- [Task to carry out]:
The pictures must be left out, while the rest of the data is copied exactly.

*** Opening Provided information ***

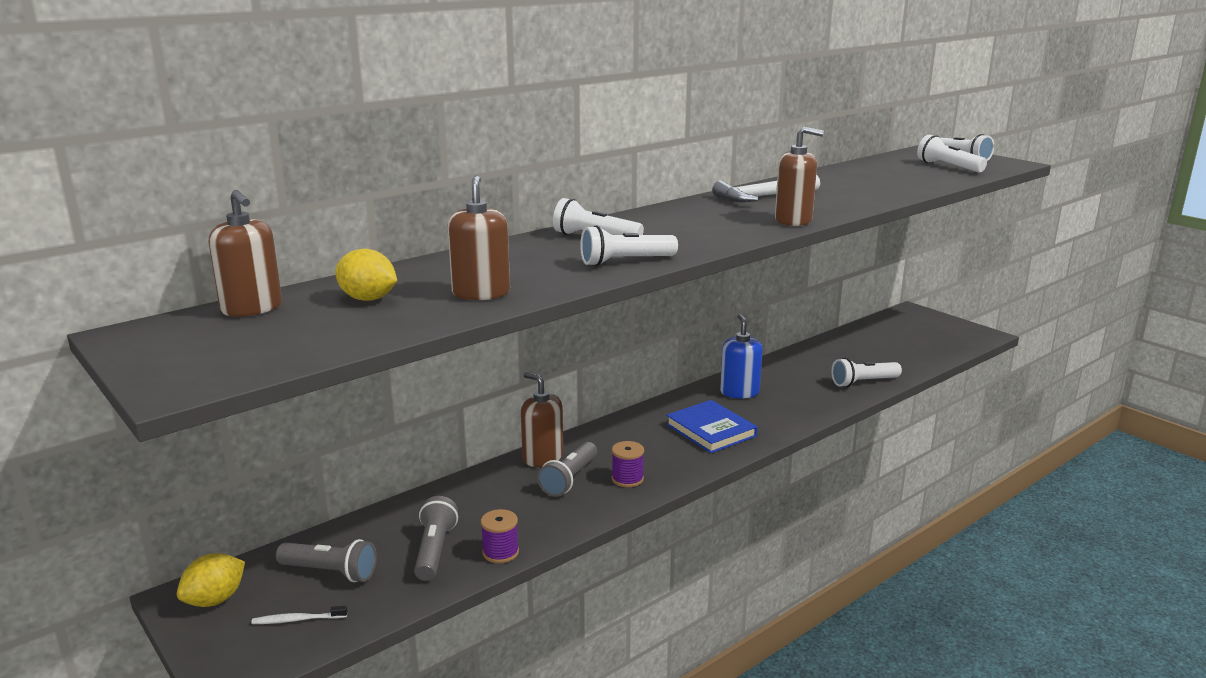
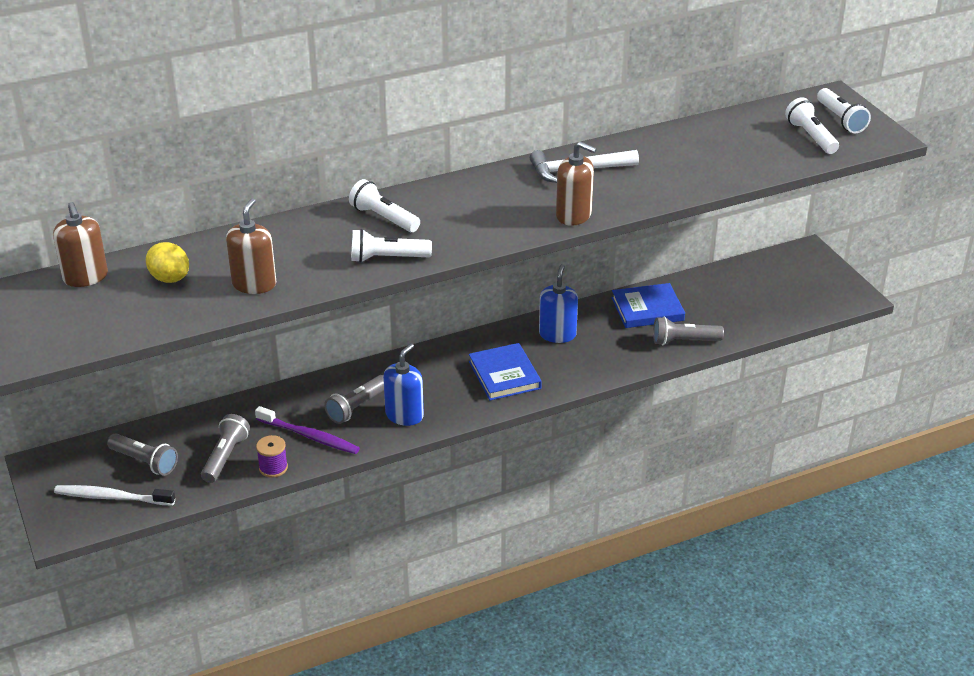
camera: 15 degrees right, 15 degrees up
yellow lemon [177,553,245,607] -> none
white toothbrush [251,606,347,624] -> white toothbrush [54,485,175,506], size x1.83
brown soap dispenser [521,372,563,467] -> none
purple spool [612,441,644,487] -> blue soap dispenser [383,343,424,426]
white flashlight [831,358,902,387] -> grey flashlight [653,317,724,345]
none -> purple toothbrush [255,406,360,454]
none -> blue book [612,283,685,328]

*** Closing Provided information ***

- [Exercise response]:
camera: 15 degrees right, 15 degrees up
yellow lemon [177,553,245,607] -> none
white toothbrush [251,606,347,624] -> white toothbrush [54,485,175,506], size x1.83
brown soap dispenser [521,372,563,467] -> none
purple spool [612,441,644,487] -> blue soap dispenser [383,343,424,426]
white flashlight [831,358,902,387] -> grey flashlight [653,317,724,345]
none -> purple toothbrush [255,406,360,454]
none -> blue book [612,283,685,328]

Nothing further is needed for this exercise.